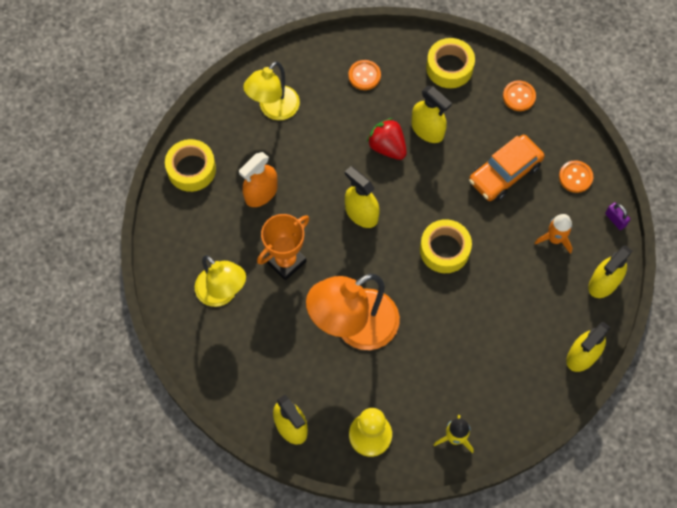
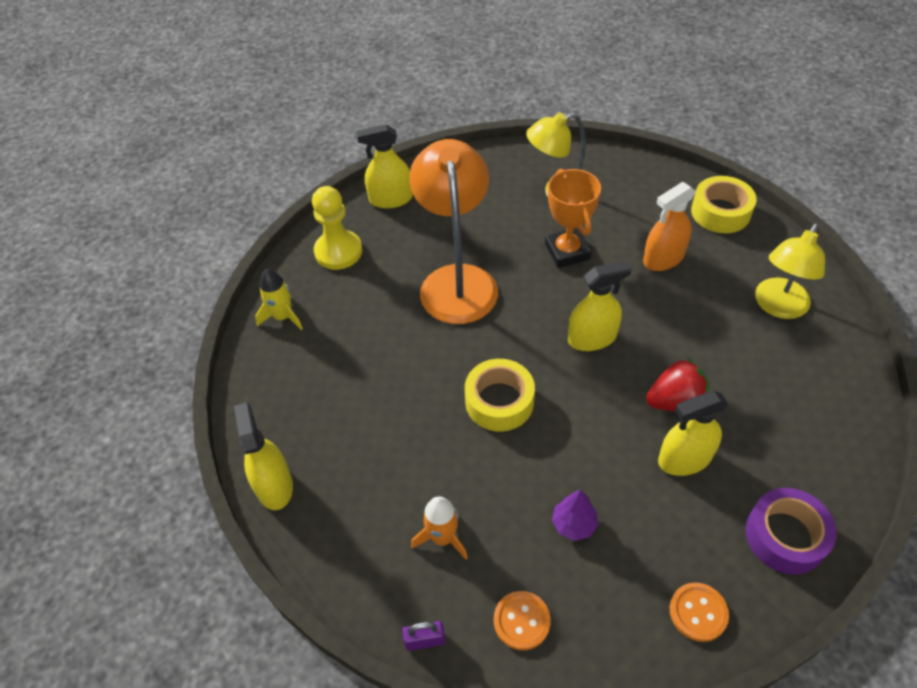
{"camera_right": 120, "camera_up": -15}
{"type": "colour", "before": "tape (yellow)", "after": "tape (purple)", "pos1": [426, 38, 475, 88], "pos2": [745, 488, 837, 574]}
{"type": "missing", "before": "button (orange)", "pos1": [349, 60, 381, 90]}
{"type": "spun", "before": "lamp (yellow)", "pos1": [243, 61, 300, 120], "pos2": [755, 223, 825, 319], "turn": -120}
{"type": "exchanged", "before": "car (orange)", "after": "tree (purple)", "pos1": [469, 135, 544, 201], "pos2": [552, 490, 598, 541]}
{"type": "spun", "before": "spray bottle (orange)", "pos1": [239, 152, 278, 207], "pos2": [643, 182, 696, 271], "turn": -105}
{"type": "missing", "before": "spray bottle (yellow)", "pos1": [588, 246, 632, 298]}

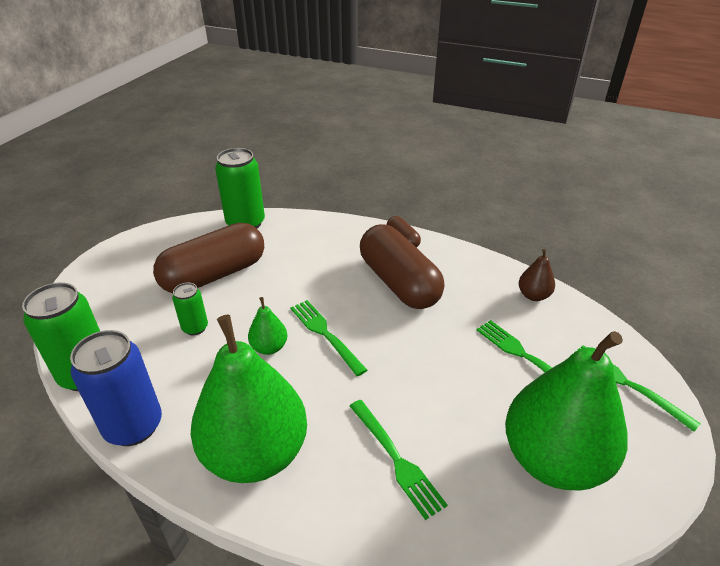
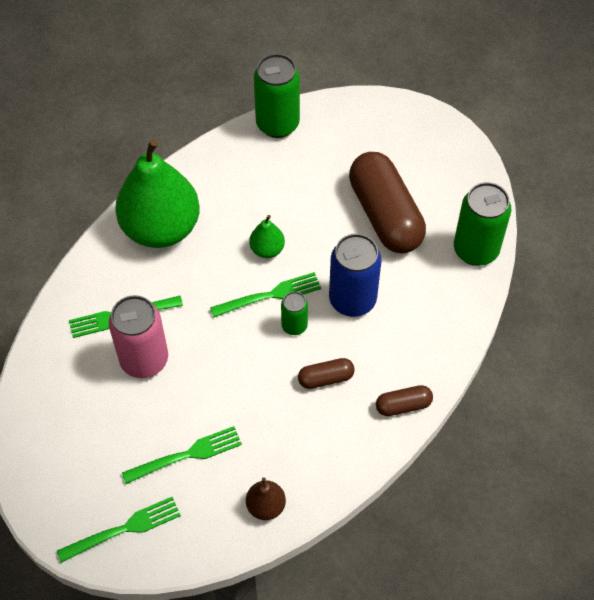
{"camera_right": 105, "camera_up": 20}
{"type": "size", "before": "capsule (brown)", "pos1": [360, 224, 445, 309], "pos2": [298, 358, 355, 389], "scale": 0.46}
{"type": "relocated", "before": "can (green)", "pos1": [172, 283, 208, 335], "pos2": [281, 292, 308, 335]}
{"type": "relocated", "before": "can (blue)", "pos1": [70, 330, 162, 446], "pos2": [329, 234, 381, 317]}
{"type": "missing", "before": "pear (green)", "pos1": [505, 331, 627, 491]}
{"type": "appeared", "after": "can (pink)", "pos2": [109, 295, 168, 378]}

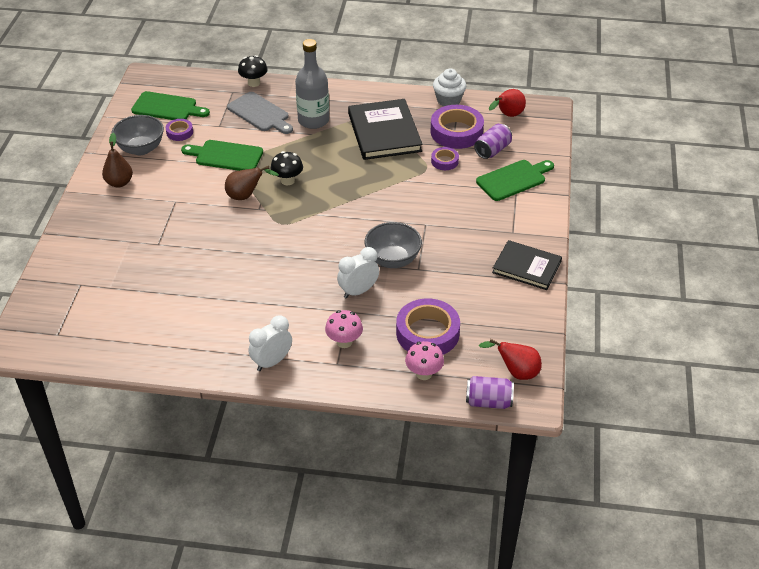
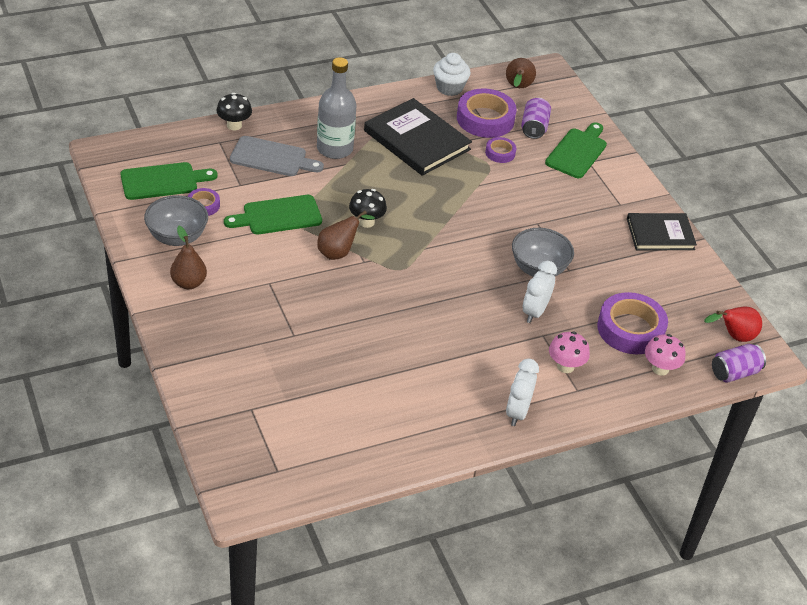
{"camera_right": -35, "camera_up": 0}
{"type": "colour", "before": "pear (red)", "after": "pear (brown)", "pos1": [489, 89, 526, 117], "pos2": [506, 58, 536, 88]}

● ● ● ●

Go through the records above and write out every line exactly, passing over the pictures.

{"camera_right": 120, "camera_up": -15}
{"type": "colour", "before": "tape (yellow)", "after": "tape (purple)", "pos1": [426, 38, 475, 88], "pos2": [745, 488, 837, 574]}
{"type": "missing", "before": "button (orange)", "pos1": [349, 60, 381, 90]}
{"type": "spun", "before": "lamp (yellow)", "pos1": [243, 61, 300, 120], "pos2": [755, 223, 825, 319], "turn": -120}
{"type": "exchanged", "before": "car (orange)", "after": "tree (purple)", "pos1": [469, 135, 544, 201], "pos2": [552, 490, 598, 541]}
{"type": "spun", "before": "spray bottle (orange)", "pos1": [239, 152, 278, 207], "pos2": [643, 182, 696, 271], "turn": -105}
{"type": "missing", "before": "spray bottle (yellow)", "pos1": [588, 246, 632, 298]}

{"camera_right": 105, "camera_up": 20}
{"type": "size", "before": "capsule (brown)", "pos1": [360, 224, 445, 309], "pos2": [298, 358, 355, 389], "scale": 0.46}
{"type": "relocated", "before": "can (green)", "pos1": [172, 283, 208, 335], "pos2": [281, 292, 308, 335]}
{"type": "relocated", "before": "can (blue)", "pos1": [70, 330, 162, 446], "pos2": [329, 234, 381, 317]}
{"type": "missing", "before": "pear (green)", "pos1": [505, 331, 627, 491]}
{"type": "appeared", "after": "can (pink)", "pos2": [109, 295, 168, 378]}

{"camera_right": -35, "camera_up": 0}
{"type": "colour", "before": "pear (red)", "after": "pear (brown)", "pos1": [489, 89, 526, 117], "pos2": [506, 58, 536, 88]}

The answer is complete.